### Recorded data
Content starts

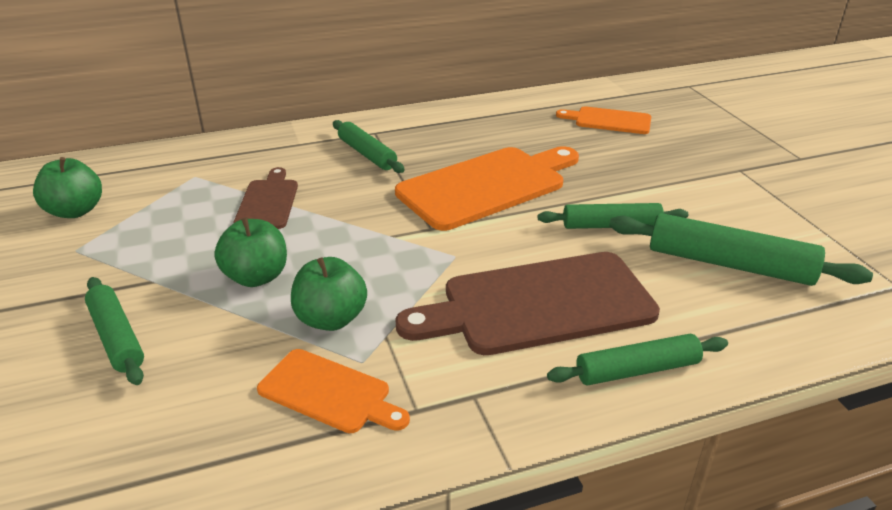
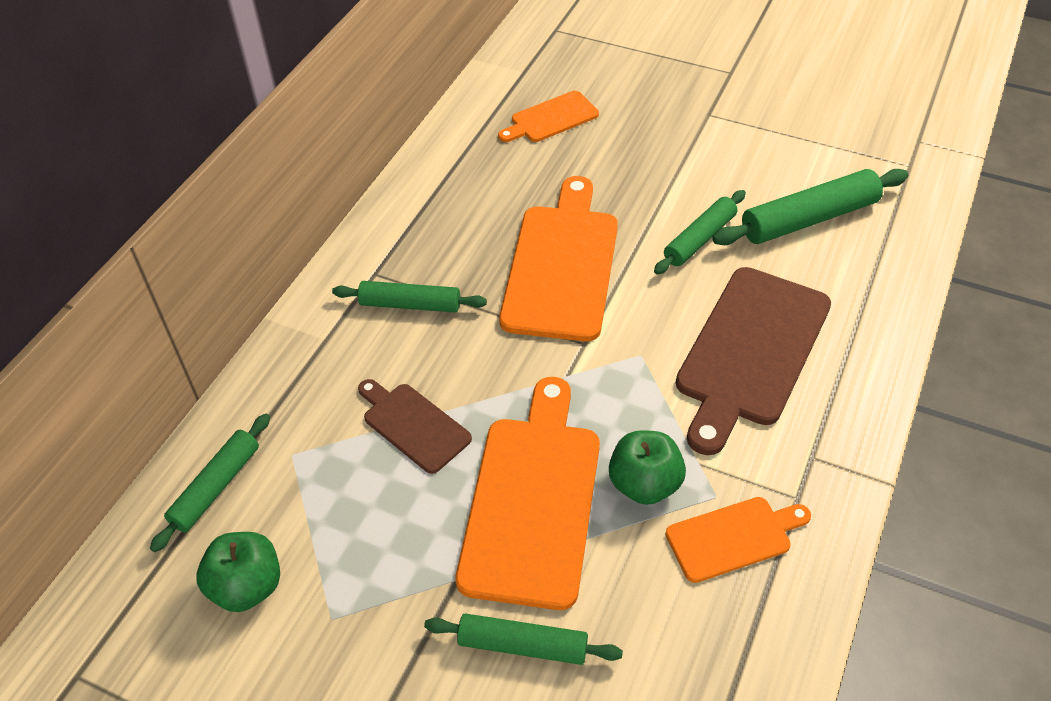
camera: 45 degrees left, 15 degrees up
(256, 277) = (532, 500): green apple -> orange cutting board
(637, 370) = (866, 354): green rolling pin -> green rolling pin (216, 487)

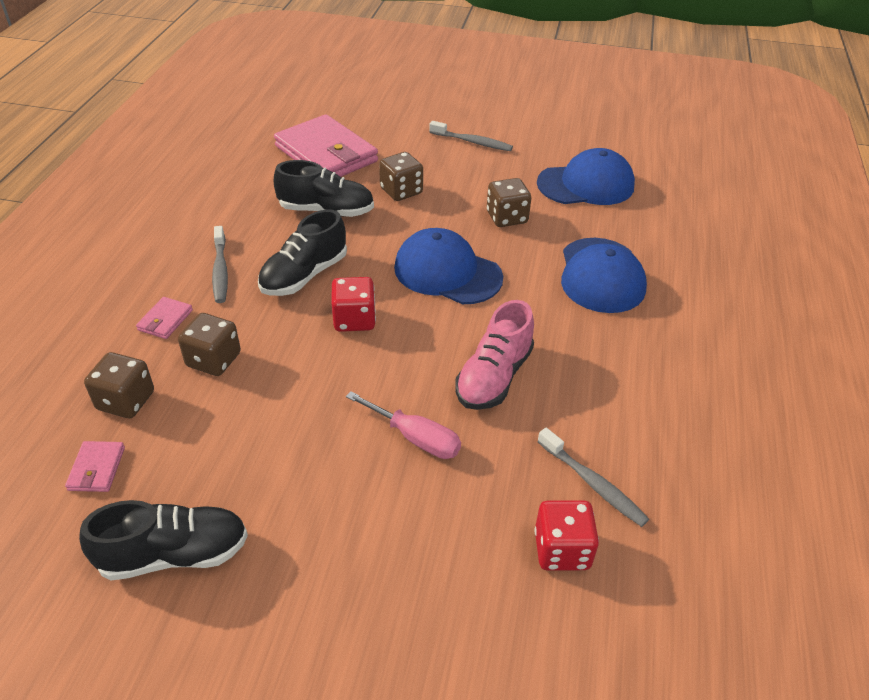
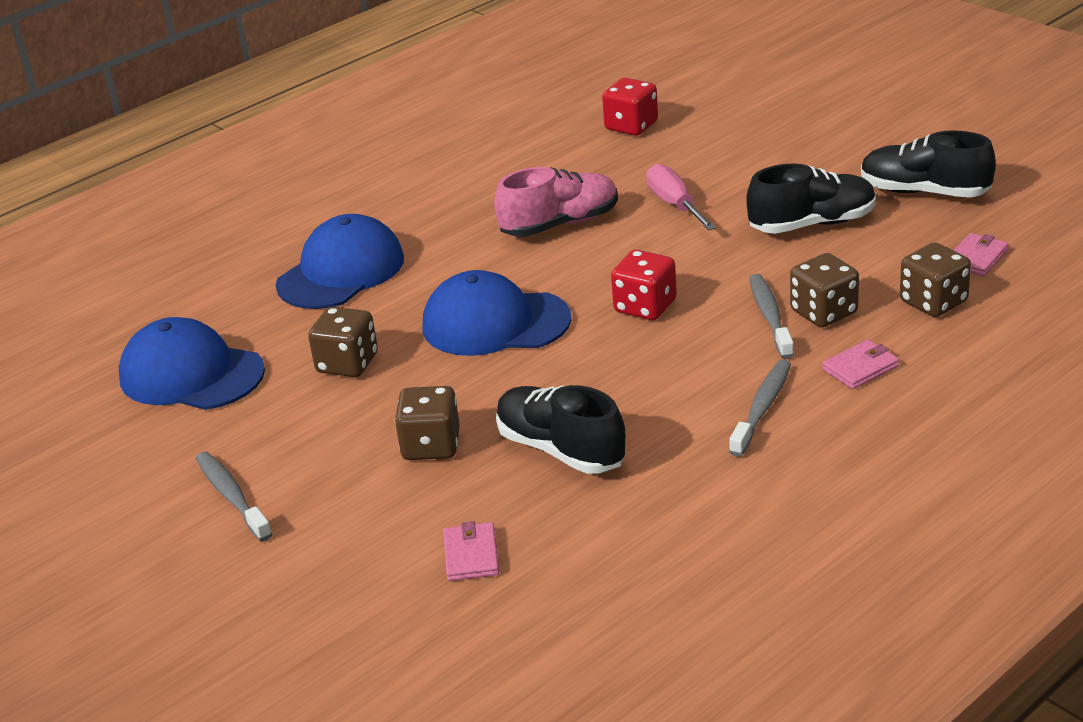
camera: 140 degrees left, 10 degrees down
(304, 275) = (662, 370): black shoe -> black shoe (812, 224)
(326, 154) = (471, 555): pink wallet -> pink wallet, size x0.41
(447, 272) = (495, 323): blue cap -> blue cap turned 120 degrees clockwise
(593, 483) = (566, 147): grey toothbrush -> grey toothbrush (770, 316)

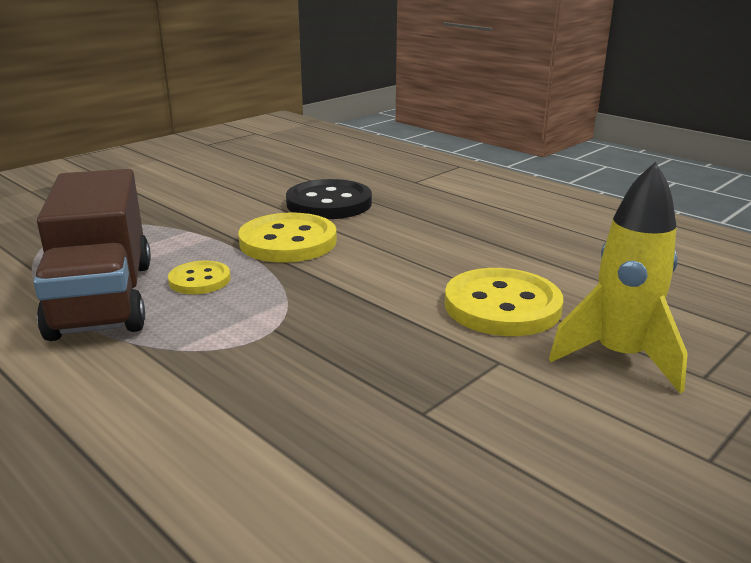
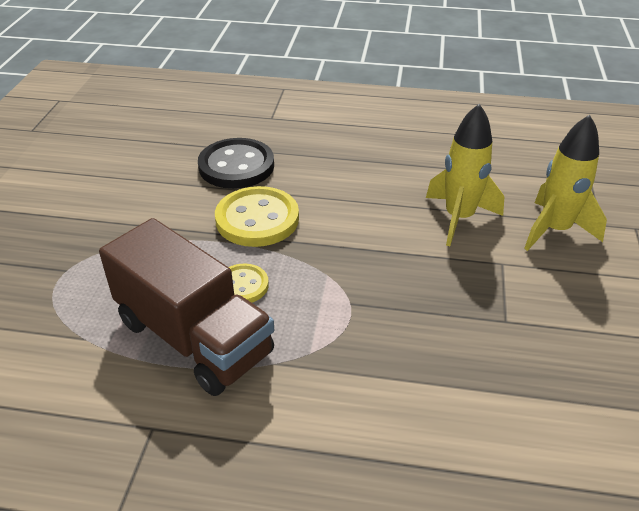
camera: 35 degrees left, 15 degrees up
(502, 306) = (459, 218): yellow button -> yellow rocket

Content ends

### Problem statement
Reproduce all of the data exactly, omitting each picture it holds.

### Response for this exercise
camera: 45 degrees left, 15 degrees up
(256, 277) = (532, 500): green apple -> orange cutting board
(637, 370) = (866, 354): green rolling pin -> green rolling pin (216, 487)

camera: 140 degrees left, 10 degrees down
(304, 275) = (662, 370): black shoe -> black shoe (812, 224)
(326, 154) = (471, 555): pink wallet -> pink wallet, size x0.41
(447, 272) = (495, 323): blue cap -> blue cap turned 120 degrees clockwise
(593, 483) = (566, 147): grey toothbrush -> grey toothbrush (770, 316)

camera: 35 degrees left, 15 degrees up
(502, 306) = (459, 218): yellow button -> yellow rocket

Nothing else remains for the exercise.